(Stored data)
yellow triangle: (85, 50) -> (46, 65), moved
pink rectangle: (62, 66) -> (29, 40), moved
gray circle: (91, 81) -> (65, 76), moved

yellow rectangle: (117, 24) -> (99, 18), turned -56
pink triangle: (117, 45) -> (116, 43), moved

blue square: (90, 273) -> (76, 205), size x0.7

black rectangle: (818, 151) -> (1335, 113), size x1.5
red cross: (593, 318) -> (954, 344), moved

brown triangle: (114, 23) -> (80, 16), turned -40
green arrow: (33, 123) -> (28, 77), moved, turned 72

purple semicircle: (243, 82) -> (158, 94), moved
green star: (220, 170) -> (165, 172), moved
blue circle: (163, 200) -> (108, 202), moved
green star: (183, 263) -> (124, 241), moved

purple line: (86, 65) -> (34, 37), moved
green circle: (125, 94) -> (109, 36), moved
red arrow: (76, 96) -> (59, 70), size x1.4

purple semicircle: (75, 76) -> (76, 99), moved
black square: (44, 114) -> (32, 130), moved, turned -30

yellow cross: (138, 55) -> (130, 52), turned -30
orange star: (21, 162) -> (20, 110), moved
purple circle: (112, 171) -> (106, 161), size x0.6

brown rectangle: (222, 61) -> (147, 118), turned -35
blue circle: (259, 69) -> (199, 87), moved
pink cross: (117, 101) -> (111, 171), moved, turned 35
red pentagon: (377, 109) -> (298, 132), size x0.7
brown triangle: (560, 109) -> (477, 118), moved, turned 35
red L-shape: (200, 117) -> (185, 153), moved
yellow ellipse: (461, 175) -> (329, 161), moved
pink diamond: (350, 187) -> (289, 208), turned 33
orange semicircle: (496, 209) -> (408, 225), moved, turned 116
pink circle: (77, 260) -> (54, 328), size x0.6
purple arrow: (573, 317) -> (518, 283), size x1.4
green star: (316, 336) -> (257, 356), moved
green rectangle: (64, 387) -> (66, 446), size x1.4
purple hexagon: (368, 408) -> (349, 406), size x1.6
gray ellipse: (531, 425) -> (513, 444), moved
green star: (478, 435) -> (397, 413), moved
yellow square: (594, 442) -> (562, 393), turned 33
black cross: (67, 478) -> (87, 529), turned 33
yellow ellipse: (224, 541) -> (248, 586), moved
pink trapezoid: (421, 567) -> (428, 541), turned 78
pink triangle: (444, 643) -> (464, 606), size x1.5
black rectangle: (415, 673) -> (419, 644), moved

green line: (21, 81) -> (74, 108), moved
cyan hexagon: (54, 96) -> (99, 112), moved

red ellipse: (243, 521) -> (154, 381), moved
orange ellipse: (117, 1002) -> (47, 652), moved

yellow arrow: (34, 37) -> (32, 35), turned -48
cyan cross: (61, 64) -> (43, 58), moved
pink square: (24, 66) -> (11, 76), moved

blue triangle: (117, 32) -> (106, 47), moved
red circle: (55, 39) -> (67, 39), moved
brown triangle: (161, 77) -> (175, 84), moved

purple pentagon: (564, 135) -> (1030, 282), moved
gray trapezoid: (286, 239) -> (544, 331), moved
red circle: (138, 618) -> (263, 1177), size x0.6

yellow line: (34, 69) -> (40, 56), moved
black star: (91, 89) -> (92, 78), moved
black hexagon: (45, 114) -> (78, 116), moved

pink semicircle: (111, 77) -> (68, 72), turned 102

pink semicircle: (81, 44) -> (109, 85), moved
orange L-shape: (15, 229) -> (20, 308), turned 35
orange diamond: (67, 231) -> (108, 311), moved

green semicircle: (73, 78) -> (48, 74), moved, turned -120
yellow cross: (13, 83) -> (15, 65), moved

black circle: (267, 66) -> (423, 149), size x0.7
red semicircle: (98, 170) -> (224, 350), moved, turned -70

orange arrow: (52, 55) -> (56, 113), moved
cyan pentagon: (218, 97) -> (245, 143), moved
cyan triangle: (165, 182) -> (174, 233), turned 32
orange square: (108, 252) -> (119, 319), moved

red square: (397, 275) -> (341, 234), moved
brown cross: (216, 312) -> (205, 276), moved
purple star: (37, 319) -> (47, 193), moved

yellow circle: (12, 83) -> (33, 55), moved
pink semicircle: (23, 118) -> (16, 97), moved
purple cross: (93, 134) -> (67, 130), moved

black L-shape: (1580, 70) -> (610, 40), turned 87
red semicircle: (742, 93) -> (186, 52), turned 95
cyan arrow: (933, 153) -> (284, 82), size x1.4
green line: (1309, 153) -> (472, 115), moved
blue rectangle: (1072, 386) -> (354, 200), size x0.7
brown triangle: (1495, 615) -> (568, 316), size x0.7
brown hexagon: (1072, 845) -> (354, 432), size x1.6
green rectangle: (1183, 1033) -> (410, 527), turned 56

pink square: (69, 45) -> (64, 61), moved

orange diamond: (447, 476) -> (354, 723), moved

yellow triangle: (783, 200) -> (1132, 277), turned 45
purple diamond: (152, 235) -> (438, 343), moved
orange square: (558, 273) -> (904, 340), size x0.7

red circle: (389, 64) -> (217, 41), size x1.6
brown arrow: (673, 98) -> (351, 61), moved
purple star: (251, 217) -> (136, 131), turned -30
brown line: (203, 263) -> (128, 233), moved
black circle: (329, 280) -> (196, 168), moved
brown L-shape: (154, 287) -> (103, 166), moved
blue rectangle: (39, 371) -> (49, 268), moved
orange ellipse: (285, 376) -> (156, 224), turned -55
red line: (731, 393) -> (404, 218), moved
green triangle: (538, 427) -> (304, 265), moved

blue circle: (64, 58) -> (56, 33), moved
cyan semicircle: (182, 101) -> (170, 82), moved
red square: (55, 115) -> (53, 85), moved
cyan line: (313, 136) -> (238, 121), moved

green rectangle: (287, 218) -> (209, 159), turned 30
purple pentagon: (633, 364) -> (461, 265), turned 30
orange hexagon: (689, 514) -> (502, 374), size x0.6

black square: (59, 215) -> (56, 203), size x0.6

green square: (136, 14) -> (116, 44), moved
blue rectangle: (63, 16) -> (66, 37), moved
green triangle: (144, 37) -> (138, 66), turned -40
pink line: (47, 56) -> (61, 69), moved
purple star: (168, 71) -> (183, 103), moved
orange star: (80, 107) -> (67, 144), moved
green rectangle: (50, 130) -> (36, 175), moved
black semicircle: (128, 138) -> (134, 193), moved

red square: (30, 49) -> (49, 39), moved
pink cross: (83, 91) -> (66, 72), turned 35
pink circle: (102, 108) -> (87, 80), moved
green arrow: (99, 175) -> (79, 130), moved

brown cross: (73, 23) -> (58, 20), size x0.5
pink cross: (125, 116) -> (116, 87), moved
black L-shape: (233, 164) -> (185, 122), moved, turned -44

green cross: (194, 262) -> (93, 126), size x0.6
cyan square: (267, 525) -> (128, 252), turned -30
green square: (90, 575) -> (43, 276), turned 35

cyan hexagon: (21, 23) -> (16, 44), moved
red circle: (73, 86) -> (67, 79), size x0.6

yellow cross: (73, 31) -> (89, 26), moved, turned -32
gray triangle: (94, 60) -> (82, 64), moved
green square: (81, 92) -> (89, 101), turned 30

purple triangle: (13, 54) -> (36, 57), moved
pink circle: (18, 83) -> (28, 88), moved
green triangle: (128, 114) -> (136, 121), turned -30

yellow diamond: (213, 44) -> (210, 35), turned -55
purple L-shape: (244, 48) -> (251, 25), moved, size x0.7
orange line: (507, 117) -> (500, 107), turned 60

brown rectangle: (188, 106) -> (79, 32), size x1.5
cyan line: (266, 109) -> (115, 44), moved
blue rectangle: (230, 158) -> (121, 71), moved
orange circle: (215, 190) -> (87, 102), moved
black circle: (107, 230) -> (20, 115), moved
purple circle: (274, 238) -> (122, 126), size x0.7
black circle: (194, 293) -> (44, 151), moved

> **How to complete this task**
Repeat the lines from the first one in the records through the line containing "black rectangle: (818, 151)", exactly as written, and nothing else.

> **Expected output**
yellow triangle: (85, 50) -> (46, 65), moved
pink rectangle: (62, 66) -> (29, 40), moved
gray circle: (91, 81) -> (65, 76), moved

yellow rectangle: (117, 24) -> (99, 18), turned -56
pink triangle: (117, 45) -> (116, 43), moved

blue square: (90, 273) -> (76, 205), size x0.7

black rectangle: (818, 151) -> (1335, 113), size x1.5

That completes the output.